-------- Material for this exercise

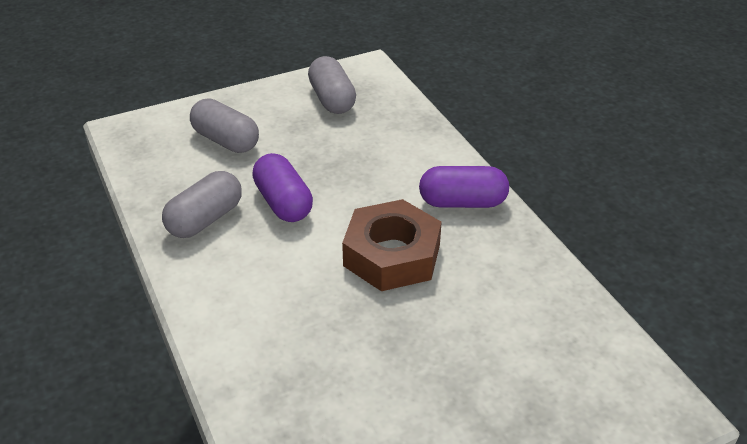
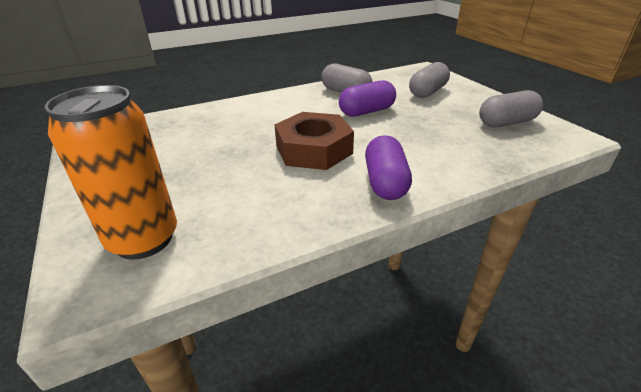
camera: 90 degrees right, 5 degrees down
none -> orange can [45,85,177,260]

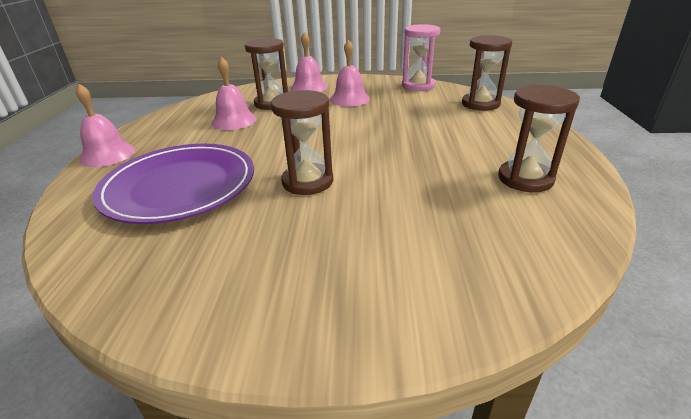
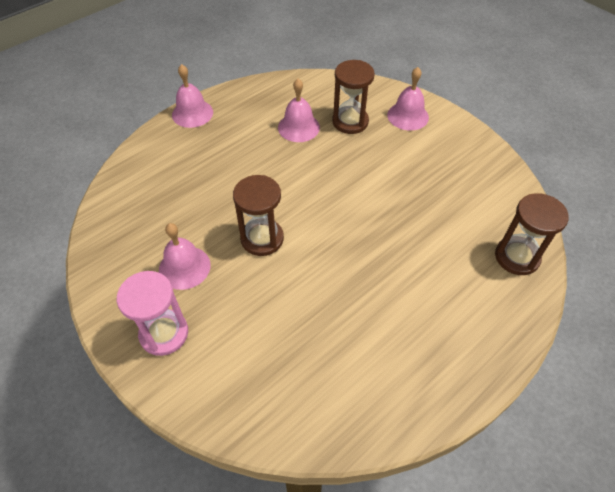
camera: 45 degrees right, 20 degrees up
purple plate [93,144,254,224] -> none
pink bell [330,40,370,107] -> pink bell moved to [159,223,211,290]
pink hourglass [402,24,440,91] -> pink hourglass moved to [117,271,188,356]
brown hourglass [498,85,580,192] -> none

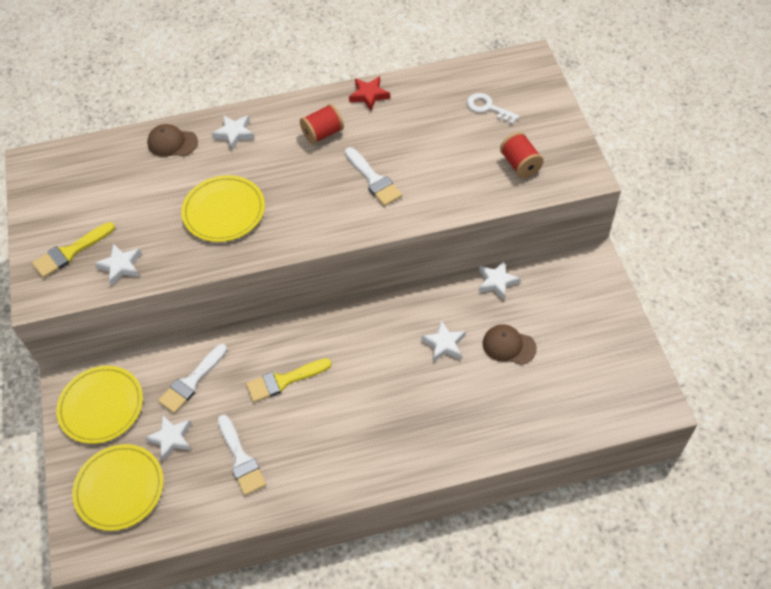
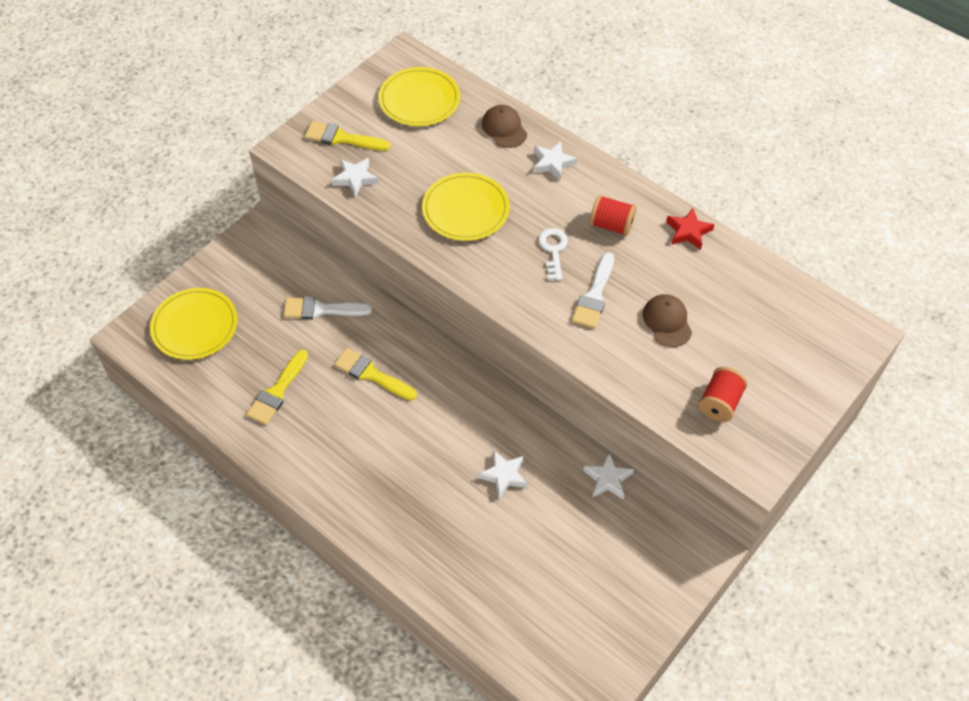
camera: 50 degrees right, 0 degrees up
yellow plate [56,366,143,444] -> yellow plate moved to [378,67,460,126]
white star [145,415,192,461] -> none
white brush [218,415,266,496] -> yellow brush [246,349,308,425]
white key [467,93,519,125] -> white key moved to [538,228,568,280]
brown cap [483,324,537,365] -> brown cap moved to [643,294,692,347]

----------------
-------- Material for this exercise

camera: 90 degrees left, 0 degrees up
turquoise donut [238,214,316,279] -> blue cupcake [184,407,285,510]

----------------
-------- Material for this exercise

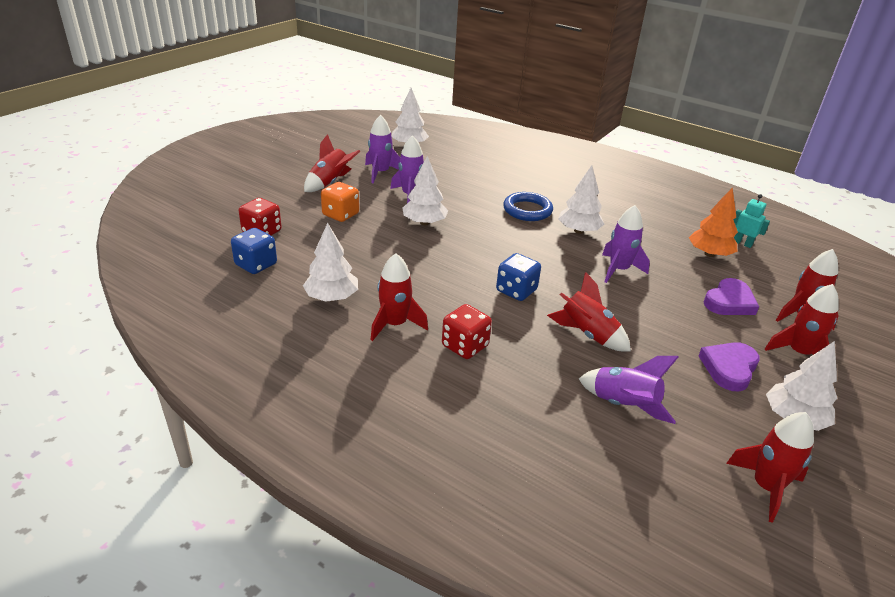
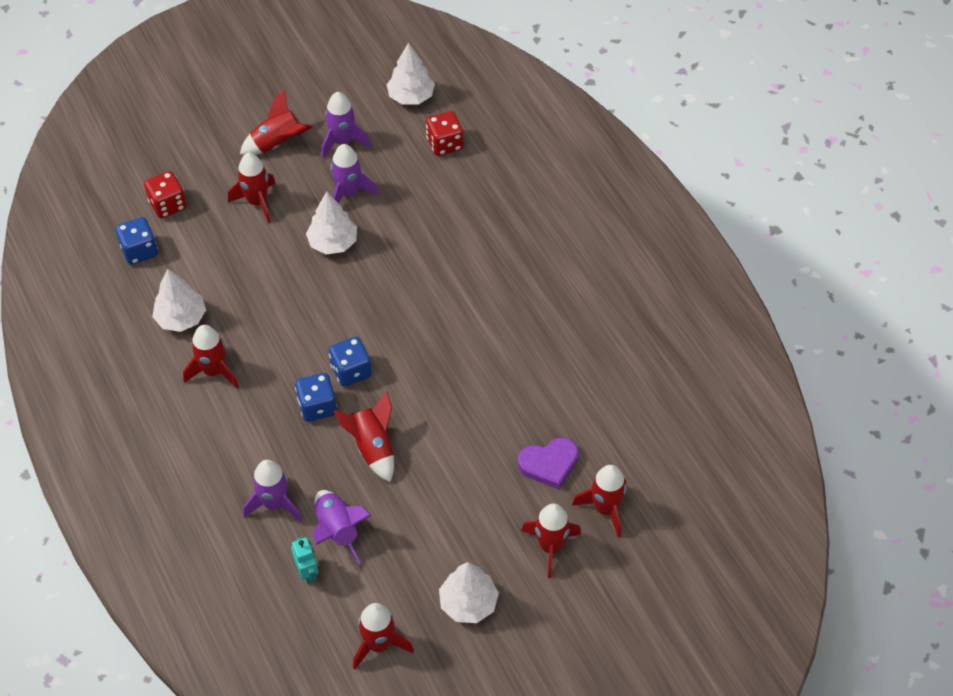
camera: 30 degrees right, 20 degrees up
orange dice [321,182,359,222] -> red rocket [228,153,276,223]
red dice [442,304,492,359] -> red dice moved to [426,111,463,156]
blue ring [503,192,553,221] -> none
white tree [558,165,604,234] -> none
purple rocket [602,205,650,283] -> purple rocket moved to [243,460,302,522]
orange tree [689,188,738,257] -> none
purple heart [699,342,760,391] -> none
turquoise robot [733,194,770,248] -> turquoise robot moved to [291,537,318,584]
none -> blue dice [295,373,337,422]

----------------

Nothing but the lines from the one with "camera: 90 degrees right, 5 degrees down" up to and including the one with "pink bell [330,40,370,107]" should be printed, exactly as they read above. Please keep the pictures out.

## Your response
camera: 90 degrees right, 5 degrees down
none -> orange can [45,85,177,260]

camera: 45 degrees right, 20 degrees up
purple plate [93,144,254,224] -> none
pink bell [330,40,370,107] -> pink bell moved to [159,223,211,290]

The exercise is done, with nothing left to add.